- [Exercise instructions]:
Rewrite the data from the very beginning through the line containing "yellow triangle: moved 1 px left", changing "semicircle" to "half circle" wherever it appears and keeping everything else the same.

- [Dataset extract]:

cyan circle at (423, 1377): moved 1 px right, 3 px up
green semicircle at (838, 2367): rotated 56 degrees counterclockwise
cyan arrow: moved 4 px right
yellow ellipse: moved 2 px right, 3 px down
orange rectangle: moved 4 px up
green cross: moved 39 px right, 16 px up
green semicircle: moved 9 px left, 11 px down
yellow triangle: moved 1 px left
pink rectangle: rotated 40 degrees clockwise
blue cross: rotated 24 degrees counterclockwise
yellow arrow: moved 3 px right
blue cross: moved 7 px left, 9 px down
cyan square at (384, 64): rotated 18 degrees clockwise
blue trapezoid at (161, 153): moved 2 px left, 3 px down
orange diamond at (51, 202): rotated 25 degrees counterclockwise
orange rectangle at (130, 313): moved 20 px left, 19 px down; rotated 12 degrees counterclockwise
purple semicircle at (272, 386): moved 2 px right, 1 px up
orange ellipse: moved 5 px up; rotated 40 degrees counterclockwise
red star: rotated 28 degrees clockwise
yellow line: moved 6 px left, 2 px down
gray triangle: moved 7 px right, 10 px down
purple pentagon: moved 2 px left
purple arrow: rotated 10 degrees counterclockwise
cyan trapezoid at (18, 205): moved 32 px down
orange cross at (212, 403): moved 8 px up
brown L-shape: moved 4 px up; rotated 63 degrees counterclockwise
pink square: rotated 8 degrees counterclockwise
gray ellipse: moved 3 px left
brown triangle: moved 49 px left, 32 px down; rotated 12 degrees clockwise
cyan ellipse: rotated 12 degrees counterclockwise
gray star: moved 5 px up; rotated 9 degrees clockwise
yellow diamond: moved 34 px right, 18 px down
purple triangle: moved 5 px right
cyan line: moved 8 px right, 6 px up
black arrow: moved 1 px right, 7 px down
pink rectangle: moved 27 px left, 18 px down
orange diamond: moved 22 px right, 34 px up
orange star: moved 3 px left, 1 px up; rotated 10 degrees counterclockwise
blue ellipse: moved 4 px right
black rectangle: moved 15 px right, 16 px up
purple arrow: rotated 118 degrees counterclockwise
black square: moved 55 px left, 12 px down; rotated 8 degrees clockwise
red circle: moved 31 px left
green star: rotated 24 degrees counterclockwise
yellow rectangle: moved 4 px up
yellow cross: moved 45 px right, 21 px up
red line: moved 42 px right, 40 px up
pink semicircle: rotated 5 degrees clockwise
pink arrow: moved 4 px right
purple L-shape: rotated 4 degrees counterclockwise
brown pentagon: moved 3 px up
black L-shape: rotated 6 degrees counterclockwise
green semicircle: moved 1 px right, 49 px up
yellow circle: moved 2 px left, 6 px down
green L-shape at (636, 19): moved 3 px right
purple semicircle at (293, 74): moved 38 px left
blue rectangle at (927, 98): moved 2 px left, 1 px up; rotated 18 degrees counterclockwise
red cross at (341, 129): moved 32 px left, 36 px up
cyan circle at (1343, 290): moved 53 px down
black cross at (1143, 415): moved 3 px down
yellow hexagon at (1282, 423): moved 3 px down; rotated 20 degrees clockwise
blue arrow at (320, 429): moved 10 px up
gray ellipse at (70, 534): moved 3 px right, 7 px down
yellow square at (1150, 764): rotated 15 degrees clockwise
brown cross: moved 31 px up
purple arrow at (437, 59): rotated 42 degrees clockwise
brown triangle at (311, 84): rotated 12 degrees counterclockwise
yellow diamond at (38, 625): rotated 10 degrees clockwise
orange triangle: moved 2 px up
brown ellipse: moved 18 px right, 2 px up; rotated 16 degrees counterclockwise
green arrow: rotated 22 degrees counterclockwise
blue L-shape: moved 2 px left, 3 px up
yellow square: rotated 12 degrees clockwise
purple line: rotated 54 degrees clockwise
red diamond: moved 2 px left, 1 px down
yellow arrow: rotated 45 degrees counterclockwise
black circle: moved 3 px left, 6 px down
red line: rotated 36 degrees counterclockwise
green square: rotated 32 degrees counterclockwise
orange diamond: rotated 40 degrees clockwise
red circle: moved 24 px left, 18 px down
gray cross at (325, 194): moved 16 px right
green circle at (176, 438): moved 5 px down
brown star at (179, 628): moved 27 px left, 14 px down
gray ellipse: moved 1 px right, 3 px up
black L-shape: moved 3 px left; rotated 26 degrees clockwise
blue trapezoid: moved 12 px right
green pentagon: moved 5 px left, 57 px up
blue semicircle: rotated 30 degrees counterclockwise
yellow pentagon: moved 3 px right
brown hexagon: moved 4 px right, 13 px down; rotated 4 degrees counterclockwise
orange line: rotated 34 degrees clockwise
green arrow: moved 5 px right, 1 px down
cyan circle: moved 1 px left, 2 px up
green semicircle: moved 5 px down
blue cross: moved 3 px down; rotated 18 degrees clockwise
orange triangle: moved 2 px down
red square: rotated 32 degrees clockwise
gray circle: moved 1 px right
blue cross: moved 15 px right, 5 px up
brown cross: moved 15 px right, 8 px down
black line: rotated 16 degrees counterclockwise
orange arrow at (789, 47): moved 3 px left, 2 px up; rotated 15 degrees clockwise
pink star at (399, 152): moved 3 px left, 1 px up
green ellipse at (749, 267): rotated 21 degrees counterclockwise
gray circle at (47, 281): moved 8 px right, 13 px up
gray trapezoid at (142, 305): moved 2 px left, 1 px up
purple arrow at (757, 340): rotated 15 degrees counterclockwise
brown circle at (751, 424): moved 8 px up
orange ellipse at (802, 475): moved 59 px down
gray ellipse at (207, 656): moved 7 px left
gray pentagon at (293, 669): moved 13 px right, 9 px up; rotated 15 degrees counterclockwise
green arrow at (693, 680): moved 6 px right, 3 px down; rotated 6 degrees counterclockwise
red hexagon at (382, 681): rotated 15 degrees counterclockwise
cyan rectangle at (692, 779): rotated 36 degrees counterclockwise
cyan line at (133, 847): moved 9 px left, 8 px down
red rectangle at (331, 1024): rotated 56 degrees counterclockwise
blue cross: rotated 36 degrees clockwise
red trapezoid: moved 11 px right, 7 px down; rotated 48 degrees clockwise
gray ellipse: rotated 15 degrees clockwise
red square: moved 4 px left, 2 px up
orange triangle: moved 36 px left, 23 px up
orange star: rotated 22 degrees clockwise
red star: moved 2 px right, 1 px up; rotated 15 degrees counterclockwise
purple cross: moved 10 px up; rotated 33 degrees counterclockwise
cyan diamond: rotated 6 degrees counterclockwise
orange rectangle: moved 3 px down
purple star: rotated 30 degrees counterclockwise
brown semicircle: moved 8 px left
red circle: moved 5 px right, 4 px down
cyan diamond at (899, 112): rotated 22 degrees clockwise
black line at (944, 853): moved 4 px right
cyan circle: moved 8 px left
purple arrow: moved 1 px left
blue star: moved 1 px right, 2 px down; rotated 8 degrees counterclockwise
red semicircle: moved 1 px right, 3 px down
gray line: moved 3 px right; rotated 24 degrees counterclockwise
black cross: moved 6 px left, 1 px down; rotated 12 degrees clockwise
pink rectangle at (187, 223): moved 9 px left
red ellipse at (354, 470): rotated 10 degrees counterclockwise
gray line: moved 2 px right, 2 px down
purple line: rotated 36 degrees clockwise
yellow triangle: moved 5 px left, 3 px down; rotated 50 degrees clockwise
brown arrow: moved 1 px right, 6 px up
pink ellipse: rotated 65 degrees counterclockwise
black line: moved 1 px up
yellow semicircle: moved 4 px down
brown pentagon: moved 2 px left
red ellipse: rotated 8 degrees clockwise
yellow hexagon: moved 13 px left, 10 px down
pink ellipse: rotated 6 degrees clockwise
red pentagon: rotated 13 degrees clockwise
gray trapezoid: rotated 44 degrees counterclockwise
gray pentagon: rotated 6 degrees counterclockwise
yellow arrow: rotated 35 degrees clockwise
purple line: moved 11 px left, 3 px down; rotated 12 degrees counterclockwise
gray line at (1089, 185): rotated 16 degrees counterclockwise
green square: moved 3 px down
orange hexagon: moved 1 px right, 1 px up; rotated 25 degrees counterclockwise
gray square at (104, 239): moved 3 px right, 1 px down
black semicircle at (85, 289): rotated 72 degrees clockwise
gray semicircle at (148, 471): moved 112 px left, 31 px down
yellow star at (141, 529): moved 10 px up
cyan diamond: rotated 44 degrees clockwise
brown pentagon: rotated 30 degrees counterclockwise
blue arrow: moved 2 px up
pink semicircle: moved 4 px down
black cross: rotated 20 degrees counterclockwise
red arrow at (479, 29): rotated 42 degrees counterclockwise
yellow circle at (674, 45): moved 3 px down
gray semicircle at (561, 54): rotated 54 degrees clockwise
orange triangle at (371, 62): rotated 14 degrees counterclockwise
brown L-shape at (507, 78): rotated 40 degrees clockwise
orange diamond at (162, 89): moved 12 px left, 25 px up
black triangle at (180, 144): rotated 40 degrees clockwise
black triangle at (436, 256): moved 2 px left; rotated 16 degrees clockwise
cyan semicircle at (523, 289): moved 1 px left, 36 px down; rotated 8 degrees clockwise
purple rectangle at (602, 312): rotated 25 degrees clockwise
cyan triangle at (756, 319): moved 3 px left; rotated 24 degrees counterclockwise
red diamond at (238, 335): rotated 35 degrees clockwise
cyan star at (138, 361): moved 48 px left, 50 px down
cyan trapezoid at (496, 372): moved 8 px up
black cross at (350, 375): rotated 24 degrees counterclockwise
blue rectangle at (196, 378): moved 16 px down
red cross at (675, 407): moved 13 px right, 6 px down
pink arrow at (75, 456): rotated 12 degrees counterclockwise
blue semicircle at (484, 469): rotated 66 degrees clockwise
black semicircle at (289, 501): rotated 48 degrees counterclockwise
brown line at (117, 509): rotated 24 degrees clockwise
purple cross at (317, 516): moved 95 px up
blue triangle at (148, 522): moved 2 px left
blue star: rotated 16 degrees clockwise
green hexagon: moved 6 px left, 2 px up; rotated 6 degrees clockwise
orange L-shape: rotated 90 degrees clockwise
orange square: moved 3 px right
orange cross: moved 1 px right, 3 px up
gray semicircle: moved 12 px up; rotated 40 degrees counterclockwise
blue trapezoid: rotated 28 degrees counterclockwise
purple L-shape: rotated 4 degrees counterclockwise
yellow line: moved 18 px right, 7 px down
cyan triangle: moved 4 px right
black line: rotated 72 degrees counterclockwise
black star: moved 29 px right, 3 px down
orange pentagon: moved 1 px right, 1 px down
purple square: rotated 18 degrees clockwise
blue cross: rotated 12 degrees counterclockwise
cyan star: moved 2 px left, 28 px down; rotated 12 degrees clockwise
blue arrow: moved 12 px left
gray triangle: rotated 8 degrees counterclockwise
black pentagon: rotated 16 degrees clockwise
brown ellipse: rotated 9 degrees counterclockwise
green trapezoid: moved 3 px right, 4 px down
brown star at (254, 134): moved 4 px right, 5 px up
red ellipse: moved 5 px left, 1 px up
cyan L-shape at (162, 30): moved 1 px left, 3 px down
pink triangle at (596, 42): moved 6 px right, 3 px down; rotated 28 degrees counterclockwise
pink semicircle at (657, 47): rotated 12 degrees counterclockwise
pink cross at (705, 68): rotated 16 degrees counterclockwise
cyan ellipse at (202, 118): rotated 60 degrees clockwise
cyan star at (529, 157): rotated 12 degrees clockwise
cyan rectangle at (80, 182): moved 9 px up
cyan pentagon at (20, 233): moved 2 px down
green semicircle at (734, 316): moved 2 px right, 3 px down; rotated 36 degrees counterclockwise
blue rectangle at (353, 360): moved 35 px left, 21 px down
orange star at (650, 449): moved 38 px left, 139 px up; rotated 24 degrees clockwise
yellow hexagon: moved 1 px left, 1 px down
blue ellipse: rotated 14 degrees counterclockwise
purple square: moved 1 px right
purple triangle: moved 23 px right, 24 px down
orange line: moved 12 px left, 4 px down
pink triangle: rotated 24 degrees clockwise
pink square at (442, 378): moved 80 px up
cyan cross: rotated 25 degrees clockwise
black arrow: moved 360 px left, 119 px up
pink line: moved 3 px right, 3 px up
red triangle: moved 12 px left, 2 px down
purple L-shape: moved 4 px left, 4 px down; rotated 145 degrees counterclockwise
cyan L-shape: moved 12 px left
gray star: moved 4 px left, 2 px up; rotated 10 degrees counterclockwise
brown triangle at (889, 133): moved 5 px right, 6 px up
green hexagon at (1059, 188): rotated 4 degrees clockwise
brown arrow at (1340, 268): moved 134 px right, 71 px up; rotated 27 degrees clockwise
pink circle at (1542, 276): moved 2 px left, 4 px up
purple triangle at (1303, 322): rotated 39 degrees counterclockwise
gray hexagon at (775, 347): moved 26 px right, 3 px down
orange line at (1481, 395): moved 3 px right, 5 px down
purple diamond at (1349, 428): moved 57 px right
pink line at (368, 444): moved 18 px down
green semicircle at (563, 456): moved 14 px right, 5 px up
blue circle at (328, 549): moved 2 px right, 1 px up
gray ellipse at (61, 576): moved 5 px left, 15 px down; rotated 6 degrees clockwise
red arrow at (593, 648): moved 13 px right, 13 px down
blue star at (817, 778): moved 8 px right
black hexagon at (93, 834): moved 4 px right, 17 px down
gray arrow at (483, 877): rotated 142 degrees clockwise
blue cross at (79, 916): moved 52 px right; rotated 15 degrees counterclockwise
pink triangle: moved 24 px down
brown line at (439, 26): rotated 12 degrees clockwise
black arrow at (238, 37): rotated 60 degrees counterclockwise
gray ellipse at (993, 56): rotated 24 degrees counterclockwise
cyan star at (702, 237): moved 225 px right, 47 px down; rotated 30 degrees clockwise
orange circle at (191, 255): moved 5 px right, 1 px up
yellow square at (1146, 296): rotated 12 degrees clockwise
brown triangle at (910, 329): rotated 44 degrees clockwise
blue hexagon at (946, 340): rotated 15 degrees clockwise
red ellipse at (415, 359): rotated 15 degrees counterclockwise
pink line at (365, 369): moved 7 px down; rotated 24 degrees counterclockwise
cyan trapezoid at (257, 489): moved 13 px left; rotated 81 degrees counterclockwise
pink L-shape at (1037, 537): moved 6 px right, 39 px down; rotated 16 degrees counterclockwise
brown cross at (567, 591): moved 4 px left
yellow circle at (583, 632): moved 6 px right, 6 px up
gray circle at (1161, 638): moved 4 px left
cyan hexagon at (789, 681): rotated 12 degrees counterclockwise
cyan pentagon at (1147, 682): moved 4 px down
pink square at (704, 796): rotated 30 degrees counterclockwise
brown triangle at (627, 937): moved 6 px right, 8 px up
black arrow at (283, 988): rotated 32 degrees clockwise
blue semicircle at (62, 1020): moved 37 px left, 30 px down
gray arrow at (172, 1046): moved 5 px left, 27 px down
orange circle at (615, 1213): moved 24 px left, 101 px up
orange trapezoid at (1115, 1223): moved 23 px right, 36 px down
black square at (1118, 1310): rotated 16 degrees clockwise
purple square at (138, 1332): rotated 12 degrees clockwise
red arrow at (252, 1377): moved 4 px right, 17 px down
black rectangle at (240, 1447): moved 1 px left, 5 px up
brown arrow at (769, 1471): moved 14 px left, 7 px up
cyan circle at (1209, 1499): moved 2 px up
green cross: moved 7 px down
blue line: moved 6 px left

- [Solution to the problem]:
cyan circle at (423, 1377): moved 1 px right, 3 px up
green half circle at (838, 2367): rotated 56 degrees counterclockwise
cyan arrow: moved 4 px right
yellow ellipse: moved 2 px right, 3 px down
orange rectangle: moved 4 px up
green cross: moved 39 px right, 16 px up
green half circle: moved 9 px left, 11 px down
yellow triangle: moved 1 px left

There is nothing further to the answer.